WHAT YOU SHOULD DO ->
Take the lines from the one containing "[(293,0),(301,15),(329,0),(293,0)]" through the end of the material and write them out exactly, omitting pictures.
-- PROVIDED ENTRIES follows --
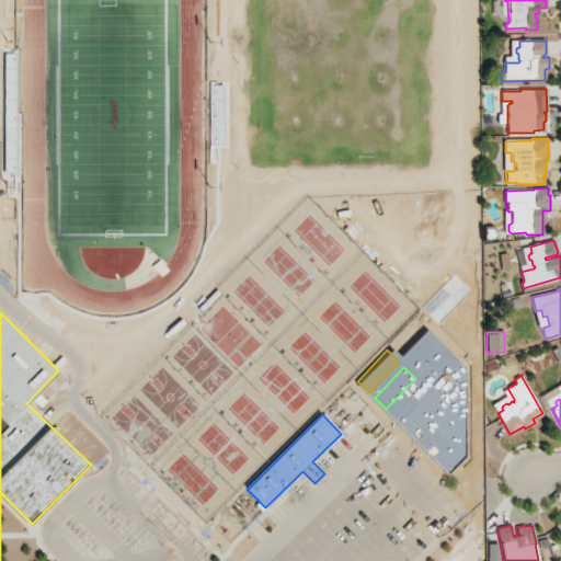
[(537,540),(546,539),(547,548),(539,549),(537,540)]
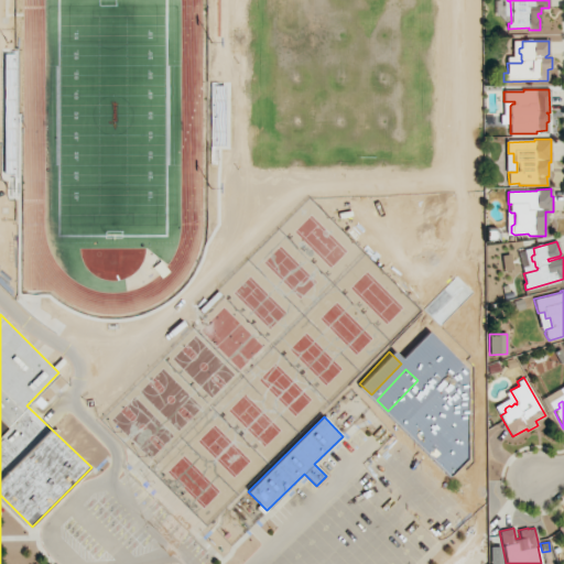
[(489,563),(489,546),(501,546),(501,563),(489,563)]
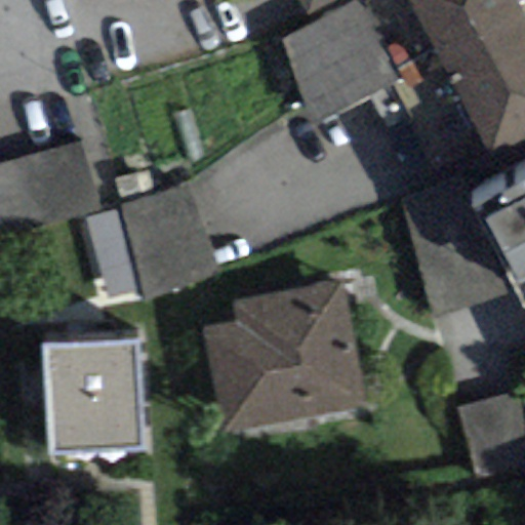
[(524,139),(524,12),(518,0),(359,0),(282,38),(311,126),(440,59),(493,157),(524,139)]
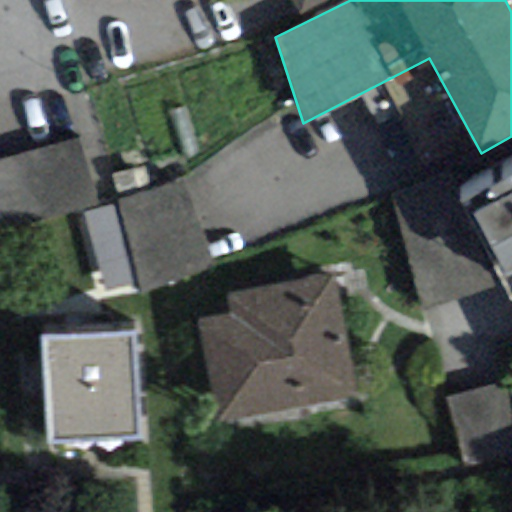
[(293,0),(301,15),(329,0),(293,0)]
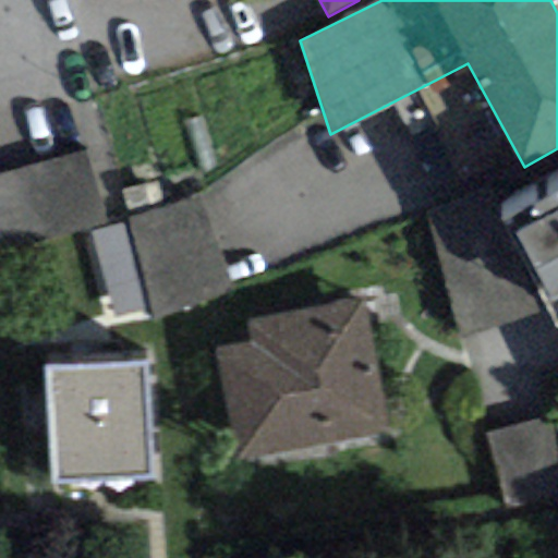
[(86,154),(0,174),(0,254),(105,228),(86,154)]
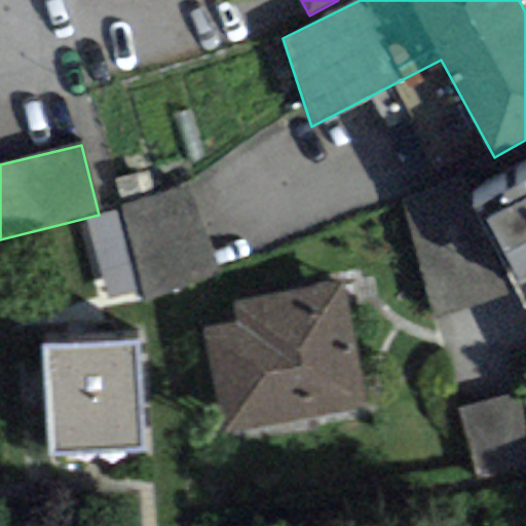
[(464,180),(403,198),(430,318),(515,292),(472,211),(464,180)]
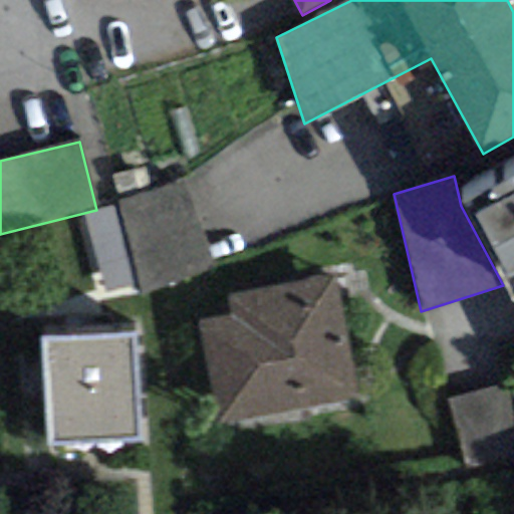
[(513,300),(513,177),(461,206),(503,285),(512,302),(513,300)]
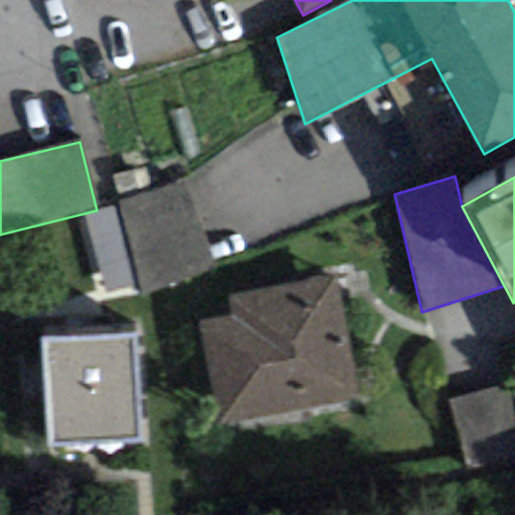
[(215,269),(183,180),(120,202),(138,284),(141,296),(215,269)]
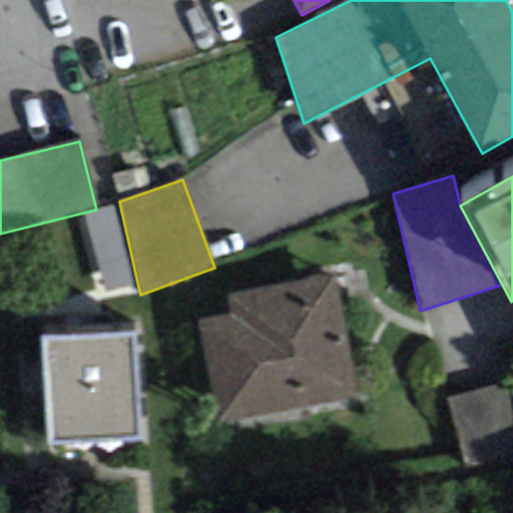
[(107,293),(137,283),(119,201),(84,215),(107,293)]
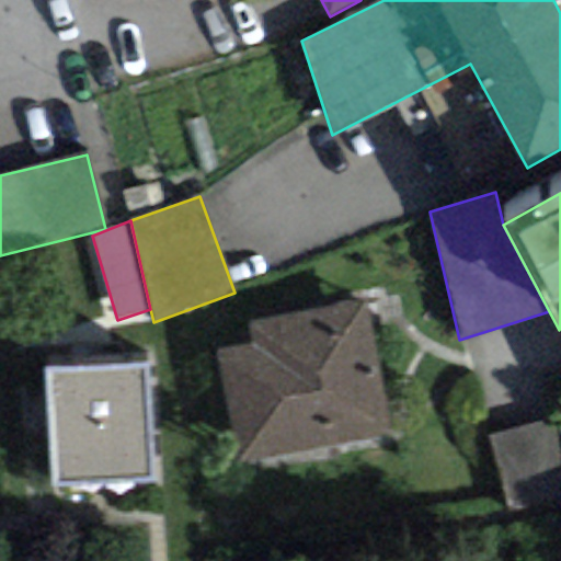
[(268,458),(391,438),(368,300),(247,319),(250,345),(219,350),(237,464),(268,458)]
-- PROVIDED ENTRIES concluded --
RESULT OF THE EXERCISE ->
[(293,0),(301,15),(329,0),(293,0)]
[(86,154),(0,174),(0,254),(105,228),(86,154)]
[(464,180),(403,198),(430,318),(515,292),(472,211),(464,180)]
[(513,300),(513,177),(461,206),(503,285),(512,302),(513,300)]
[(215,269),(183,180),(120,202),(138,284),(141,296),(215,269)]
[(107,293),(137,283),(119,201),(84,215),(107,293)]
[(268,458),(391,438),(368,300),(247,319),(250,345),(219,350),(237,464),(268,458)]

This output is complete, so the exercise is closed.